* _ACTION ITEM_
All of the records should come back exactly as written.
::: DATASET RECORDS :::
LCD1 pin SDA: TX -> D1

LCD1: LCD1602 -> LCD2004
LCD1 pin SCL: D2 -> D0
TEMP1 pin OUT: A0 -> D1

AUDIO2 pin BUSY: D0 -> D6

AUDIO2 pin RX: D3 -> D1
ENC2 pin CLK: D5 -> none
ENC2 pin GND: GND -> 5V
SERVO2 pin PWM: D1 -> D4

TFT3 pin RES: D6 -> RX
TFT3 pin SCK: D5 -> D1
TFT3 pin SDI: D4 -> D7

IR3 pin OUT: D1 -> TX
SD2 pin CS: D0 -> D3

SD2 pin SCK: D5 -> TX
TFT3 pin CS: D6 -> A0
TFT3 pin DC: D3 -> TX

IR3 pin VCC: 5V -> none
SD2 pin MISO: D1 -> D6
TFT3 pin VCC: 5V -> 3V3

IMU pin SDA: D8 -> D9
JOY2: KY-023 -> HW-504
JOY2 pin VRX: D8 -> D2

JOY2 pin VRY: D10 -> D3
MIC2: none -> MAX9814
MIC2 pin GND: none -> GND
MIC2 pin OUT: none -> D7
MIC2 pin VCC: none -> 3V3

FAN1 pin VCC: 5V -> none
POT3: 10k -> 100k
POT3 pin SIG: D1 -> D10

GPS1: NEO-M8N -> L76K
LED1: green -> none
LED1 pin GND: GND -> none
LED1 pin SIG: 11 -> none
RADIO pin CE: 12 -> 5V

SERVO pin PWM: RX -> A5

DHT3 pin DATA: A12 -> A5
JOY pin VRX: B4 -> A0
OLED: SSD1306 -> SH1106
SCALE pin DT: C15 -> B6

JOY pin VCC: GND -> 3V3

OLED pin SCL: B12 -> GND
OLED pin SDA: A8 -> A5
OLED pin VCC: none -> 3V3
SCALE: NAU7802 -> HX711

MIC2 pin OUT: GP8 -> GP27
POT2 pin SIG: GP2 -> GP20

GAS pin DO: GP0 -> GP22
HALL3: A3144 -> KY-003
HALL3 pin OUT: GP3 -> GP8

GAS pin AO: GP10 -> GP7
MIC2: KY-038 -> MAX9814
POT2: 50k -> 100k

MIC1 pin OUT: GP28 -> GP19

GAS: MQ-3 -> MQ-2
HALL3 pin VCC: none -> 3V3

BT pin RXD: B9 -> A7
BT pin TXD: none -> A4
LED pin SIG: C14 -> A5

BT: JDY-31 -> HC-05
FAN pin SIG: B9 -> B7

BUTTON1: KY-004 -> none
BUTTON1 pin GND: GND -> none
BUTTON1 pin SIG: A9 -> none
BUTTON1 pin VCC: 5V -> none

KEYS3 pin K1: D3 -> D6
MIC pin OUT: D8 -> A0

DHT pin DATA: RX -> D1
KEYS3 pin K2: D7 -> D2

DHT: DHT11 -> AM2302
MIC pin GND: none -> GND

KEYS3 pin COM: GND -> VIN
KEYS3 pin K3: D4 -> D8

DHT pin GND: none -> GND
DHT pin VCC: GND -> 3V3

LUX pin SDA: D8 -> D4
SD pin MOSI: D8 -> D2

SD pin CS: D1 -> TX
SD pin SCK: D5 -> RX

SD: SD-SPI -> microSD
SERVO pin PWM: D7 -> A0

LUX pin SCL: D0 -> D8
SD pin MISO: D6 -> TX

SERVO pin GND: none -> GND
:::
* _OUTPUT OF THE EXERCISE_
LCD1 pin SDA: TX -> D1

LCD1: LCD1602 -> LCD2004
LCD1 pin SCL: D2 -> D0
TEMP1 pin OUT: A0 -> D1

AUDIO2 pin BUSY: D0 -> D6

AUDIO2 pin RX: D3 -> D1
ENC2 pin CLK: D5 -> none
ENC2 pin GND: GND -> 5V
SERVO2 pin PWM: D1 -> D4

TFT3 pin RES: D6 -> RX
TFT3 pin SCK: D5 -> D1
TFT3 pin SDI: D4 -> D7

IR3 pin OUT: D1 -> TX
SD2 pin CS: D0 -> D3

SD2 pin SCK: D5 -> TX
TFT3 pin CS: D6 -> A0
TFT3 pin DC: D3 -> TX

IR3 pin VCC: 5V -> none
SD2 pin MISO: D1 -> D6
TFT3 pin VCC: 5V -> 3V3

IMU pin SDA: D8 -> D9
JOY2: KY-023 -> HW-504
JOY2 pin VRX: D8 -> D2

JOY2 pin VRY: D10 -> D3
MIC2: none -> MAX9814
MIC2 pin GND: none -> GND
MIC2 pin OUT: none -> D7
MIC2 pin VCC: none -> 3V3

FAN1 pin VCC: 5V -> none
POT3: 10k -> 100k
POT3 pin SIG: D1 -> D10

GPS1: NEO-M8N -> L76K
LED1: green -> none
LED1 pin GND: GND -> none
LED1 pin SIG: 11 -> none
RADIO pin CE: 12 -> 5V

SERVO pin PWM: RX -> A5

DHT3 pin DATA: A12 -> A5
JOY pin VRX: B4 -> A0
OLED: SSD1306 -> SH1106
SCALE pin DT: C15 -> B6

JOY pin VCC: GND -> 3V3

OLED pin SCL: B12 -> GND
OLED pin SDA: A8 -> A5
OLED pin VCC: none -> 3V3
SCALE: NAU7802 -> HX711

MIC2 pin OUT: GP8 -> GP27
POT2 pin SIG: GP2 -> GP20

GAS pin DO: GP0 -> GP22
HALL3: A3144 -> KY-003
HALL3 pin OUT: GP3 -> GP8

GAS pin AO: GP10 -> GP7
MIC2: KY-038 -> MAX9814
POT2: 50k -> 100k

MIC1 pin OUT: GP28 -> GP19

GAS: MQ-3 -> MQ-2
HALL3 pin VCC: none -> 3V3

BT pin RXD: B9 -> A7
BT pin TXD: none -> A4
LED pin SIG: C14 -> A5

BT: JDY-31 -> HC-05
FAN pin SIG: B9 -> B7

BUTTON1: KY-004 -> none
BUTTON1 pin GND: GND -> none
BUTTON1 pin SIG: A9 -> none
BUTTON1 pin VCC: 5V -> none

KEYS3 pin K1: D3 -> D6
MIC pin OUT: D8 -> A0

DHT pin DATA: RX -> D1
KEYS3 pin K2: D7 -> D2

DHT: DHT11 -> AM2302
MIC pin GND: none -> GND

KEYS3 pin COM: GND -> VIN
KEYS3 pin K3: D4 -> D8

DHT pin GND: none -> GND
DHT pin VCC: GND -> 3V3

LUX pin SDA: D8 -> D4
SD pin MOSI: D8 -> D2

SD pin CS: D1 -> TX
SD pin SCK: D5 -> RX

SD: SD-SPI -> microSD
SERVO pin PWM: D7 -> A0

LUX pin SCL: D0 -> D8
SD pin MISO: D6 -> TX

SERVO pin GND: none -> GND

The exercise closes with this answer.